## Request
Every line of the entries that holds the word "swing" is to be copied.

-- Data listing follows --

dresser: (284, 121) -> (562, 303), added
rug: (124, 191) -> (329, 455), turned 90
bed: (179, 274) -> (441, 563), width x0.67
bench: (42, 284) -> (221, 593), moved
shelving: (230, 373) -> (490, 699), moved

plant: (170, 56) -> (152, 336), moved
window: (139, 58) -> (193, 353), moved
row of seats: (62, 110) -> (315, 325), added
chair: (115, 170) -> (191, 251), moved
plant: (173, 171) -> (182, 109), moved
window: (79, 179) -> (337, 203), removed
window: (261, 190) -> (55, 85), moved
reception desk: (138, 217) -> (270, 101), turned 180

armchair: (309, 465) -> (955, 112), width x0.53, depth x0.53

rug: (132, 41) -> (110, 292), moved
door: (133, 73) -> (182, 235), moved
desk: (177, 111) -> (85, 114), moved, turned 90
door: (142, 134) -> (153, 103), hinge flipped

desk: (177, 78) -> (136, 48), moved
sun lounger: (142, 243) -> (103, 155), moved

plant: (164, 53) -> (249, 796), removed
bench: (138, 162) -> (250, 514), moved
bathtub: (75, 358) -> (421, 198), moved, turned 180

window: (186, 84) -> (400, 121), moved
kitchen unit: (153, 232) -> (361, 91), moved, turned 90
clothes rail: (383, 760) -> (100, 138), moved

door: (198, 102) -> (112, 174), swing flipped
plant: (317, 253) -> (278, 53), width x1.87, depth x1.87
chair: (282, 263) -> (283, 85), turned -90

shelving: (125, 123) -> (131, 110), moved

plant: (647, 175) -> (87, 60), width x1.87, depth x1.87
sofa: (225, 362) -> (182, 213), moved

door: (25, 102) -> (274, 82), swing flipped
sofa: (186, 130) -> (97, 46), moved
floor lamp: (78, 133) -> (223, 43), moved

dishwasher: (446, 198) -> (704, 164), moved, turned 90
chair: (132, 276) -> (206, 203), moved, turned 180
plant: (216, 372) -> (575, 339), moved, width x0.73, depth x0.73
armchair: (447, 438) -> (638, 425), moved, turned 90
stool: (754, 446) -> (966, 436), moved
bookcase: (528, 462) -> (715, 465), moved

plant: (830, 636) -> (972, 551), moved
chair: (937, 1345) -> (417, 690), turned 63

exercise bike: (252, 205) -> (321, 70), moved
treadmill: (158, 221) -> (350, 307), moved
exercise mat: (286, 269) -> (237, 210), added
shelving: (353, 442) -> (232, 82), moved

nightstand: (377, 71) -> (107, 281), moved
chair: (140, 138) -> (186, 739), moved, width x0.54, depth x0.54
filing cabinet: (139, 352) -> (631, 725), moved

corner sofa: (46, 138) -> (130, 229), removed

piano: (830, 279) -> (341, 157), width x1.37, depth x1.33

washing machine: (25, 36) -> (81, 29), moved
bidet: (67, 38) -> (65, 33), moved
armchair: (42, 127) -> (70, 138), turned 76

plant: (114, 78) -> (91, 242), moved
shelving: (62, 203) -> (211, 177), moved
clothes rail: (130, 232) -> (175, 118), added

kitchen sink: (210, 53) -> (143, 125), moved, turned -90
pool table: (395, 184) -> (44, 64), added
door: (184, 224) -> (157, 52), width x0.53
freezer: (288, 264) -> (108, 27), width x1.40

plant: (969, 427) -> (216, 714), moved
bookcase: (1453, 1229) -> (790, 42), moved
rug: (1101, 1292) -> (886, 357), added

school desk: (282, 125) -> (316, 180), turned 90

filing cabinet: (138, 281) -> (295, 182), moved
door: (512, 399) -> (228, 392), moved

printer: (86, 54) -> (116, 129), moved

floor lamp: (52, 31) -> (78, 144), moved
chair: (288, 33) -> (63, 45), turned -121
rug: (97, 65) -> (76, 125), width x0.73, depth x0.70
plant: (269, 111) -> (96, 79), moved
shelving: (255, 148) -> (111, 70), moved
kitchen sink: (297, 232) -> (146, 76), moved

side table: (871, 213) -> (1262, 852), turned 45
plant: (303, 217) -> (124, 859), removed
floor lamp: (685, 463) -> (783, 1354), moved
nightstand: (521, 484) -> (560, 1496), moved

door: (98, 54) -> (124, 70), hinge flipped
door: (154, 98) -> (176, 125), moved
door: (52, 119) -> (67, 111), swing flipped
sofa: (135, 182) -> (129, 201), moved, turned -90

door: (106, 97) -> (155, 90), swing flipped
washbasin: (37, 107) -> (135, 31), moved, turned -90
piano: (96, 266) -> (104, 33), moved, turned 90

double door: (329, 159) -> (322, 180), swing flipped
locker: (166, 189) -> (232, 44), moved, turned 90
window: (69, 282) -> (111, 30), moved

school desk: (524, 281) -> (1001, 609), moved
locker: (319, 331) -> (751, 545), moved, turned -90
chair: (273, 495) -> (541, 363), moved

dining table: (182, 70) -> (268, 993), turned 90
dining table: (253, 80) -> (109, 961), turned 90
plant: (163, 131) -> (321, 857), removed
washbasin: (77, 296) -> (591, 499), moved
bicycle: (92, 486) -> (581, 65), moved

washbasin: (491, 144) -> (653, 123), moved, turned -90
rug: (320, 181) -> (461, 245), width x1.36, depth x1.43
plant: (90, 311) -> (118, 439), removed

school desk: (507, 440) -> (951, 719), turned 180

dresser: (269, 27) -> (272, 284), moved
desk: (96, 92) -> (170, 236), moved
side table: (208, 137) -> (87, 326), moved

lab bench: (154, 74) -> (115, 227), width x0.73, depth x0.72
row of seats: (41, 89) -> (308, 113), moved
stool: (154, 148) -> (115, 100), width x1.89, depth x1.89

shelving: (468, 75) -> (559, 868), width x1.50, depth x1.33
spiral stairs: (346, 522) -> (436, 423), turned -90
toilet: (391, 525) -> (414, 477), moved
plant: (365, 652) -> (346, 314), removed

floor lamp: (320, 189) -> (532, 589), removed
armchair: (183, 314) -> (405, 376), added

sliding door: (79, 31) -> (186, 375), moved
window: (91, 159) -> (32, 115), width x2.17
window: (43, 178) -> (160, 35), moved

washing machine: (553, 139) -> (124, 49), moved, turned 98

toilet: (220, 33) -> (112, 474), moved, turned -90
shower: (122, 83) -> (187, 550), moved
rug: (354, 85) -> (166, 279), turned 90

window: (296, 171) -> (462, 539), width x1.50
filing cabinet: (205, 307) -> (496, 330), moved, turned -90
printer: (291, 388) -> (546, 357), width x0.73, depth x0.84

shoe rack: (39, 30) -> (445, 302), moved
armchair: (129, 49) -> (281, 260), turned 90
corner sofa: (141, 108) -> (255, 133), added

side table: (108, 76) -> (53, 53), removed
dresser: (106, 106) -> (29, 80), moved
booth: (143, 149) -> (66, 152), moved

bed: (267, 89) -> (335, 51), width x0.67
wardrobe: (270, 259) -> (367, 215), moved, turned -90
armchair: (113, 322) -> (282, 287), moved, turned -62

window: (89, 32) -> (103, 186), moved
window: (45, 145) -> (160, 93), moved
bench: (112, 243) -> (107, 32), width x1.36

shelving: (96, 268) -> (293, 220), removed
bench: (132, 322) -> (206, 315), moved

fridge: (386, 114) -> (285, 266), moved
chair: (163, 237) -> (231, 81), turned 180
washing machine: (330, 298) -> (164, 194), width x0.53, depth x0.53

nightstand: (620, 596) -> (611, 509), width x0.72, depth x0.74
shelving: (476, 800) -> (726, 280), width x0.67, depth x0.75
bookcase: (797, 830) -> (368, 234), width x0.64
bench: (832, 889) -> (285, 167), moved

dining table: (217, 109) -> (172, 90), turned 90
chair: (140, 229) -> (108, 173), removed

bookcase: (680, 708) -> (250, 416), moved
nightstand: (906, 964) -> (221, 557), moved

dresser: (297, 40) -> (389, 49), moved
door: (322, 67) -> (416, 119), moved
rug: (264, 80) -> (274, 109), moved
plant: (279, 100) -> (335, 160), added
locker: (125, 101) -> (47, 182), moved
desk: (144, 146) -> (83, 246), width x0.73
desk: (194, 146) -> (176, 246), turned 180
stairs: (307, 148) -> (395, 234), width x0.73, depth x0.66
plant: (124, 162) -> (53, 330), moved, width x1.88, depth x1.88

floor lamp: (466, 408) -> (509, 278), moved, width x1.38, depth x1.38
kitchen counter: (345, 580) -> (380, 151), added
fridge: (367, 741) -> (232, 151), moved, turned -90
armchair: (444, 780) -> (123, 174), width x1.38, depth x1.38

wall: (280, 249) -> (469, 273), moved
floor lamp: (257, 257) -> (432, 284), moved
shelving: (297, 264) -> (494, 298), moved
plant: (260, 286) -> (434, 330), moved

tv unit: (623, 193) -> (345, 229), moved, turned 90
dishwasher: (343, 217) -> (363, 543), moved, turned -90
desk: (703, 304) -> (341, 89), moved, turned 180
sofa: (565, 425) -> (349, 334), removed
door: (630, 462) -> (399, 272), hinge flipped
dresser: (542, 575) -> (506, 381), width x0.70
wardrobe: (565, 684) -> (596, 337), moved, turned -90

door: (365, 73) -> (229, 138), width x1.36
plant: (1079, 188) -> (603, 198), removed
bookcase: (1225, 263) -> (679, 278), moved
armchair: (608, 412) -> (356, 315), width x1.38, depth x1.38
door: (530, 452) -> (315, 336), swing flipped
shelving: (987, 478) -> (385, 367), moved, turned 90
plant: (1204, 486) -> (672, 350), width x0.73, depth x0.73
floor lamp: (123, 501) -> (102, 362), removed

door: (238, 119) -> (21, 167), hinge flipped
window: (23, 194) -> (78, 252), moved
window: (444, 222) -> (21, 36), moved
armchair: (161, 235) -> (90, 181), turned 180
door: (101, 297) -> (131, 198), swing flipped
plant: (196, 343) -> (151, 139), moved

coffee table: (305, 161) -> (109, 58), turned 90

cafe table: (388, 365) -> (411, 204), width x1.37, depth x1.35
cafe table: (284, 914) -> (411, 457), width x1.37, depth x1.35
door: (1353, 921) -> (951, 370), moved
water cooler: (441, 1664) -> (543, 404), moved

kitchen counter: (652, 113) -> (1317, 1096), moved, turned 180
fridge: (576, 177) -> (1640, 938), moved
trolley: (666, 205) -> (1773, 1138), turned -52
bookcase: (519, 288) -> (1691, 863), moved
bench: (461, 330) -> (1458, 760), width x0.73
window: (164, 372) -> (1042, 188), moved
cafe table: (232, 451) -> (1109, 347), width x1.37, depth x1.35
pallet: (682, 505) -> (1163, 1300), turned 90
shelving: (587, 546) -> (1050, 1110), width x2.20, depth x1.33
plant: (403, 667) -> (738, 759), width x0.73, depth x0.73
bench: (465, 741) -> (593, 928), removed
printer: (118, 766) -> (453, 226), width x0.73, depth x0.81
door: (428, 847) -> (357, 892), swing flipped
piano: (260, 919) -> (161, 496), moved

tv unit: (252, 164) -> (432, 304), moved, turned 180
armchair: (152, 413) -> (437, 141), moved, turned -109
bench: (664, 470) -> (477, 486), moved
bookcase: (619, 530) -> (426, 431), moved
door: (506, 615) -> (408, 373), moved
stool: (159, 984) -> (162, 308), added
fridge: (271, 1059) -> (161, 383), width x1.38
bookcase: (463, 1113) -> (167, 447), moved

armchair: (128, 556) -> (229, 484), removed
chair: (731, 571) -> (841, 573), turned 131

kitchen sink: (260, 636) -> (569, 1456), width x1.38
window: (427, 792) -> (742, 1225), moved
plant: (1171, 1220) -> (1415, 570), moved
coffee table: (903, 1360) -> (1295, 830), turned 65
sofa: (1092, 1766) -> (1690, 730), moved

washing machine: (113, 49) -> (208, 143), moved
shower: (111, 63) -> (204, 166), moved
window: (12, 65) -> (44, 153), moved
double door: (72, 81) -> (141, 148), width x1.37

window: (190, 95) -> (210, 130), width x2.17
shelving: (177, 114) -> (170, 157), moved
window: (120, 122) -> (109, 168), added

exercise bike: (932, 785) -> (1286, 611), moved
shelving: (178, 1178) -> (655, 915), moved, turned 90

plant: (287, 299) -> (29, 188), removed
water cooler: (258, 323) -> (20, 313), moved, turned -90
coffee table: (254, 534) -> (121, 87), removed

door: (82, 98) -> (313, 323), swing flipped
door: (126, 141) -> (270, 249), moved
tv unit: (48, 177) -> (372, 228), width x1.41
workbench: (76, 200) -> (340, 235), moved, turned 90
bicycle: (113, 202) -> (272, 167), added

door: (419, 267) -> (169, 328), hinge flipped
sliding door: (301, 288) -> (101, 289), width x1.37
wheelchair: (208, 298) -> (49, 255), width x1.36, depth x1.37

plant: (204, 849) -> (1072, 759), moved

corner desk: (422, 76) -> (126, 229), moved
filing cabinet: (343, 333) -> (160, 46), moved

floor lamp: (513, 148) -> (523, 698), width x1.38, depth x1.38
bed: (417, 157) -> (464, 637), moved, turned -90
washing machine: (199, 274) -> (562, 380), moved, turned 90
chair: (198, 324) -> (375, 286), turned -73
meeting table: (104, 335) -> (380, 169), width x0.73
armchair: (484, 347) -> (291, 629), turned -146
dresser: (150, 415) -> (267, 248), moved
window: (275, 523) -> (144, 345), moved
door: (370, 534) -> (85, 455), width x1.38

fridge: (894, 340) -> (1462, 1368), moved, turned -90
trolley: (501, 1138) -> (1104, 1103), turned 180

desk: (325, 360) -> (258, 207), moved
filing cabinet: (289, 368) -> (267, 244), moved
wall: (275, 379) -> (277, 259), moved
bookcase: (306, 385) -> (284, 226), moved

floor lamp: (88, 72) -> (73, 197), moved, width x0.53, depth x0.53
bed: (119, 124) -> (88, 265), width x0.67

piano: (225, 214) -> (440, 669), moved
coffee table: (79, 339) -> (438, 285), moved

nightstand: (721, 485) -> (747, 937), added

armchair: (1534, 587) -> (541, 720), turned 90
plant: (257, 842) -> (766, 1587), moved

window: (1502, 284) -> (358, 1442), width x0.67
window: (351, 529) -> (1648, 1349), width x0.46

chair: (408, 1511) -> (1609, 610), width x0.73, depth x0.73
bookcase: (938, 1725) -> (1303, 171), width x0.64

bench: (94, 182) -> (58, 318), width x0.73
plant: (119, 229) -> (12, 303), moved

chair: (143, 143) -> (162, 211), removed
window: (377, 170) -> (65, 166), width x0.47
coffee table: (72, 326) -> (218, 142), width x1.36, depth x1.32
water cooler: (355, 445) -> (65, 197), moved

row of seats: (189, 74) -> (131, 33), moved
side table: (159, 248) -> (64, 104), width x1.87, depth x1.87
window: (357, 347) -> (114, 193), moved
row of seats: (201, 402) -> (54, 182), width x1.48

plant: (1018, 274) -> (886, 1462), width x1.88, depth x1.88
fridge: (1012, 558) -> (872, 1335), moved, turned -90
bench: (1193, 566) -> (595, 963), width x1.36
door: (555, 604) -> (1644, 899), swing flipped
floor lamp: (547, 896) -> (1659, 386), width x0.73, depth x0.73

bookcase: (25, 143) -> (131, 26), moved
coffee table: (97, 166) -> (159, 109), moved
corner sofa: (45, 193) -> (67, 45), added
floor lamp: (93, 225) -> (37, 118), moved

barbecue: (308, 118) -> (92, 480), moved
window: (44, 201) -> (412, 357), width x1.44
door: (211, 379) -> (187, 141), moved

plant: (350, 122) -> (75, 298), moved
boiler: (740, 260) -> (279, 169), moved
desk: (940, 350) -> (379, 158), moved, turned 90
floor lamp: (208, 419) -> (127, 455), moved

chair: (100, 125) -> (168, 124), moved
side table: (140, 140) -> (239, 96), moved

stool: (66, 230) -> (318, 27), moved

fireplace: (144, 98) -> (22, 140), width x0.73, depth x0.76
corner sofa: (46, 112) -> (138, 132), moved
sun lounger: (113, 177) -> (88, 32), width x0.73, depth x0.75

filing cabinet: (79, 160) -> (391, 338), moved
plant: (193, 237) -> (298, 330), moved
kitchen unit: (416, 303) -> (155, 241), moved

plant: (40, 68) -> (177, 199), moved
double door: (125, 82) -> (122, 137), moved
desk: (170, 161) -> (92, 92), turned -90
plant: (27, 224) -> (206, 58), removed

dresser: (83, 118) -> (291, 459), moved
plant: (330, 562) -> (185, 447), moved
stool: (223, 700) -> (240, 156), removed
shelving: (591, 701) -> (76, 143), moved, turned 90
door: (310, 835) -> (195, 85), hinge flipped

-- Data listing concluded --

## Exercise output
door: (198, 102) -> (112, 174), swing flipped
door: (25, 102) -> (274, 82), swing flipped
door: (52, 119) -> (67, 111), swing flipped
door: (106, 97) -> (155, 90), swing flipped
double door: (329, 159) -> (322, 180), swing flipped
door: (530, 452) -> (315, 336), swing flipped
door: (101, 297) -> (131, 198), swing flipped
door: (428, 847) -> (357, 892), swing flipped
door: (82, 98) -> (313, 323), swing flipped
door: (555, 604) -> (1644, 899), swing flipped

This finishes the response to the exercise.